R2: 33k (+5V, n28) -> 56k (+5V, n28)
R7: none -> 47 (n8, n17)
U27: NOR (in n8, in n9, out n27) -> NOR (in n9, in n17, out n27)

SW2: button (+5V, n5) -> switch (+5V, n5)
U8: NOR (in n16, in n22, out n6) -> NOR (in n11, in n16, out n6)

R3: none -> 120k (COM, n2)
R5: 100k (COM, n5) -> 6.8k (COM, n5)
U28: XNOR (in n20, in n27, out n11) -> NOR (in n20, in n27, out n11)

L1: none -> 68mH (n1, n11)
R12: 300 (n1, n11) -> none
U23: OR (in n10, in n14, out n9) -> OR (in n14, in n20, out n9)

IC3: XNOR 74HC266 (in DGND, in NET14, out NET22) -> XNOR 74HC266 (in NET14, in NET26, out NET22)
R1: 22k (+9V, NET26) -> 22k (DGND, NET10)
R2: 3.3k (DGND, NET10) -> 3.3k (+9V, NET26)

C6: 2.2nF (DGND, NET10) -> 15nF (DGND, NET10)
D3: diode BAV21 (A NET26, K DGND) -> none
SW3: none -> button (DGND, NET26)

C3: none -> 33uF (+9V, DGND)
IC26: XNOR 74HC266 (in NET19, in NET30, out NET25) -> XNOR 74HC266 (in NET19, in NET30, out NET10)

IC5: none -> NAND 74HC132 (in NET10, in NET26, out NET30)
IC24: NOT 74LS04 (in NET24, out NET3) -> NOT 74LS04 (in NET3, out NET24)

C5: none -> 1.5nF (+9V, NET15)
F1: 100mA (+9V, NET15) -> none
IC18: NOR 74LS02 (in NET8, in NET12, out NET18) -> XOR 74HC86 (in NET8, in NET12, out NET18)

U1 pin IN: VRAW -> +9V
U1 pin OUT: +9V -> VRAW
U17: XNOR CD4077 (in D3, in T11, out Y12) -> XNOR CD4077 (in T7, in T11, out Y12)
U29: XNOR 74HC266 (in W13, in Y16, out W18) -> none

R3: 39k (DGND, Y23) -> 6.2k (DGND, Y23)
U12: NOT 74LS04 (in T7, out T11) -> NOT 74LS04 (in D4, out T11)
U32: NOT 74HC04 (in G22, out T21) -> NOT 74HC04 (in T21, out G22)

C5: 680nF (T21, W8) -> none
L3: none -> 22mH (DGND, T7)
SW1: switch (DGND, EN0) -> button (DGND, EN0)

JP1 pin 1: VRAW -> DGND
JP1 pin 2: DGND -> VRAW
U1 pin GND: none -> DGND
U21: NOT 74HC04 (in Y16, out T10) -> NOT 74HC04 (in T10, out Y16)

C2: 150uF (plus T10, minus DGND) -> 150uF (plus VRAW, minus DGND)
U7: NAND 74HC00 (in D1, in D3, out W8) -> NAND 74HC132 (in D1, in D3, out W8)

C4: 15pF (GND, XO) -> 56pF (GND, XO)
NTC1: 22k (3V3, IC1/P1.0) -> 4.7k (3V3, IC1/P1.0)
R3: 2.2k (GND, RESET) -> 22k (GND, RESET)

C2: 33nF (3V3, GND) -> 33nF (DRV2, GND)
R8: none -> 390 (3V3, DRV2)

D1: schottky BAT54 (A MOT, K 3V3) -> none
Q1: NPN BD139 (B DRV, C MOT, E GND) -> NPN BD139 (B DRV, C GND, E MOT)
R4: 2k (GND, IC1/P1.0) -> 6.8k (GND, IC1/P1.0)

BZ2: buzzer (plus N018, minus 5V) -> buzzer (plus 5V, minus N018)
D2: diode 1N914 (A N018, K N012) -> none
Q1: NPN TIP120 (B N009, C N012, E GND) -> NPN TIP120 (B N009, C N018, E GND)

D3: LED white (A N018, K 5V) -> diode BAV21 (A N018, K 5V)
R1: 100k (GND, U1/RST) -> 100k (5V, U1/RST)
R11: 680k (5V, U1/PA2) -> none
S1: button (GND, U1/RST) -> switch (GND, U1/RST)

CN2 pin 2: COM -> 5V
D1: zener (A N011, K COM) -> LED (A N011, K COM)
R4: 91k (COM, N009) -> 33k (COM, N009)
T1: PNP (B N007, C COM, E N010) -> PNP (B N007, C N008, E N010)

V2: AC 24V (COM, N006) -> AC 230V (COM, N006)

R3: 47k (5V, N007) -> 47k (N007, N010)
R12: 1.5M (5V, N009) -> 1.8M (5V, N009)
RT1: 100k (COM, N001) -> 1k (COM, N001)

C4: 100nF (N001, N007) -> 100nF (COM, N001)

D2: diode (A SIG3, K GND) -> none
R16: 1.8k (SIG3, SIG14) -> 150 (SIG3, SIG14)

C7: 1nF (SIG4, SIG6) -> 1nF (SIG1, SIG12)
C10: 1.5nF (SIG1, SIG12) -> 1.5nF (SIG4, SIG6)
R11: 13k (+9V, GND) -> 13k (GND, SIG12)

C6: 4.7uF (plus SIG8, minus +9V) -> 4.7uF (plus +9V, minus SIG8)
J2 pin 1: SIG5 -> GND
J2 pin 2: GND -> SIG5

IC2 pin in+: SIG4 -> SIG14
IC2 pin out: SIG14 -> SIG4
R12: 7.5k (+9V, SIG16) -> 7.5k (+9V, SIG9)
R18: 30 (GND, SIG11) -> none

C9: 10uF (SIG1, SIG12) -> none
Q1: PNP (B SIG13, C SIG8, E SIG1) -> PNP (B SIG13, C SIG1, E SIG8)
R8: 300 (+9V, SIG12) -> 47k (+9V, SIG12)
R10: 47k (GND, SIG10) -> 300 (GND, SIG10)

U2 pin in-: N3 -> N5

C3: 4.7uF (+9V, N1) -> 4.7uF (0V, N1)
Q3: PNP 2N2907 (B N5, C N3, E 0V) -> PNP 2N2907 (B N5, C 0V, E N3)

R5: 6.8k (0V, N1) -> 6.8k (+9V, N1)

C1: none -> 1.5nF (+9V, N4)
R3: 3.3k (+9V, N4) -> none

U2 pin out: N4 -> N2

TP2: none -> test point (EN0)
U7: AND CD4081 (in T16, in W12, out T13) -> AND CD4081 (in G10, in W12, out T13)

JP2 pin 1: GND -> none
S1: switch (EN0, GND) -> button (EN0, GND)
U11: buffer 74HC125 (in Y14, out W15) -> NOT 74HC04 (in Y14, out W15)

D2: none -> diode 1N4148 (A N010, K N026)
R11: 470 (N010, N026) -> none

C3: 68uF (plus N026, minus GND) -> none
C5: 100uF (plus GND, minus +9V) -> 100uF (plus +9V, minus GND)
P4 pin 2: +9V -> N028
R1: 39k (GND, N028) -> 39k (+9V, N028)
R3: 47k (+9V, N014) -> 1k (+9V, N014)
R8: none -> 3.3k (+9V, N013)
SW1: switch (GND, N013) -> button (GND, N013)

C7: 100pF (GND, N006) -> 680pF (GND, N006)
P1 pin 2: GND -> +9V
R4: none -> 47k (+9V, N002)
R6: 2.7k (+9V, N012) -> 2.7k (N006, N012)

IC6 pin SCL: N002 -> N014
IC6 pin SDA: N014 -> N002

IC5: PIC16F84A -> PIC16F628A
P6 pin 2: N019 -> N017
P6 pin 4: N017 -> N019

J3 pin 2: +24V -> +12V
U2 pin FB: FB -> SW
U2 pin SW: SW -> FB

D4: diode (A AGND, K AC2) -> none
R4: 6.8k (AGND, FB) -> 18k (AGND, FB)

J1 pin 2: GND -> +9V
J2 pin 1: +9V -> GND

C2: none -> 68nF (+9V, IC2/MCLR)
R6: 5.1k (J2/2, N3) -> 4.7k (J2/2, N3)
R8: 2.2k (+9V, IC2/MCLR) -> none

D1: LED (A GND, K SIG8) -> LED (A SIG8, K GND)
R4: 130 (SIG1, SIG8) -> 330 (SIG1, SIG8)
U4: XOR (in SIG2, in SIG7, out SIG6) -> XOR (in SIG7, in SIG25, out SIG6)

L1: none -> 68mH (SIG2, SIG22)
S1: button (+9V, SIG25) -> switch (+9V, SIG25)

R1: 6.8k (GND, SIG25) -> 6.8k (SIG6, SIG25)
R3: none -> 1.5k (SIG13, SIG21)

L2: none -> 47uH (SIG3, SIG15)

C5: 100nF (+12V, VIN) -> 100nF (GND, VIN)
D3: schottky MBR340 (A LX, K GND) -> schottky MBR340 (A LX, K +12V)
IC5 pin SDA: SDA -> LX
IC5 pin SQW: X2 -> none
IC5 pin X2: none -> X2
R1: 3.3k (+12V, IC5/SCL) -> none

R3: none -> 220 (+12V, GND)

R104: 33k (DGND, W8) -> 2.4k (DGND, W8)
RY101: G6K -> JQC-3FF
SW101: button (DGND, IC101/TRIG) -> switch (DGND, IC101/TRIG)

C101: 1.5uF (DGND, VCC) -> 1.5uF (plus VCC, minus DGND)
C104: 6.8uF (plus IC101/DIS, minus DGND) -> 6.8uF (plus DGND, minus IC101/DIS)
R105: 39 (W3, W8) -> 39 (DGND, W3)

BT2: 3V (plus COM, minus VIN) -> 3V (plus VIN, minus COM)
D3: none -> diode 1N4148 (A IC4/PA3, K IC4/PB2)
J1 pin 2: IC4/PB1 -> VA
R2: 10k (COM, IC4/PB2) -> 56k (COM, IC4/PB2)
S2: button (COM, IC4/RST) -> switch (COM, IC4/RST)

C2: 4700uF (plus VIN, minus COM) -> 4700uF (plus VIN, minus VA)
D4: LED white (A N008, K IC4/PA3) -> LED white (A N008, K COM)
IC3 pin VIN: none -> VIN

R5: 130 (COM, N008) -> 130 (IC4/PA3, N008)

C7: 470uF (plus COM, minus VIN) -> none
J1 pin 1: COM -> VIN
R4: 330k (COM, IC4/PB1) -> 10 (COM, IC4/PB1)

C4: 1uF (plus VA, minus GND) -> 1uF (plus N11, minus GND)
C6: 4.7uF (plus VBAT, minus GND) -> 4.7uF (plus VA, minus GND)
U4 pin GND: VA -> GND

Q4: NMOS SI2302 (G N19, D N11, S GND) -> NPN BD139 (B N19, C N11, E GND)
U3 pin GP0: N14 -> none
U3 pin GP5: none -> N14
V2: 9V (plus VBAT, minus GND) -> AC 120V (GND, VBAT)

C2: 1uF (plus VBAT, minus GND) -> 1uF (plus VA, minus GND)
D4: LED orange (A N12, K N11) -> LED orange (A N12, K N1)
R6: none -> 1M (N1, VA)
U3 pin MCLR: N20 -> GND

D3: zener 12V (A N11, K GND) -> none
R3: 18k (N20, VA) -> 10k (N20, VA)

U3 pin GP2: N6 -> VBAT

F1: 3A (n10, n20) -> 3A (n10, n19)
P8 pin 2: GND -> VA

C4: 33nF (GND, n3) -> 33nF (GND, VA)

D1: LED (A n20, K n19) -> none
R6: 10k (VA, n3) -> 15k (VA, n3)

◇ ◇ ◇ ◇ ◇

What to work on> Lines from the start of the material through the line containing "IC3: XNOR 74HC266" are wanted. Write them out exactly.

Finished task>
R2: 33k (+5V, n28) -> 56k (+5V, n28)
R7: none -> 47 (n8, n17)
U27: NOR (in n8, in n9, out n27) -> NOR (in n9, in n17, out n27)

SW2: button (+5V, n5) -> switch (+5V, n5)
U8: NOR (in n16, in n22, out n6) -> NOR (in n11, in n16, out n6)

R3: none -> 120k (COM, n2)
R5: 100k (COM, n5) -> 6.8k (COM, n5)
U28: XNOR (in n20, in n27, out n11) -> NOR (in n20, in n27, out n11)

L1: none -> 68mH (n1, n11)
R12: 300 (n1, n11) -> none
U23: OR (in n10, in n14, out n9) -> OR (in n14, in n20, out n9)

IC3: XNOR 74HC266 (in DGND, in NET14, out NET22) -> XNOR 74HC266 (in NET14, in NET26, out NET22)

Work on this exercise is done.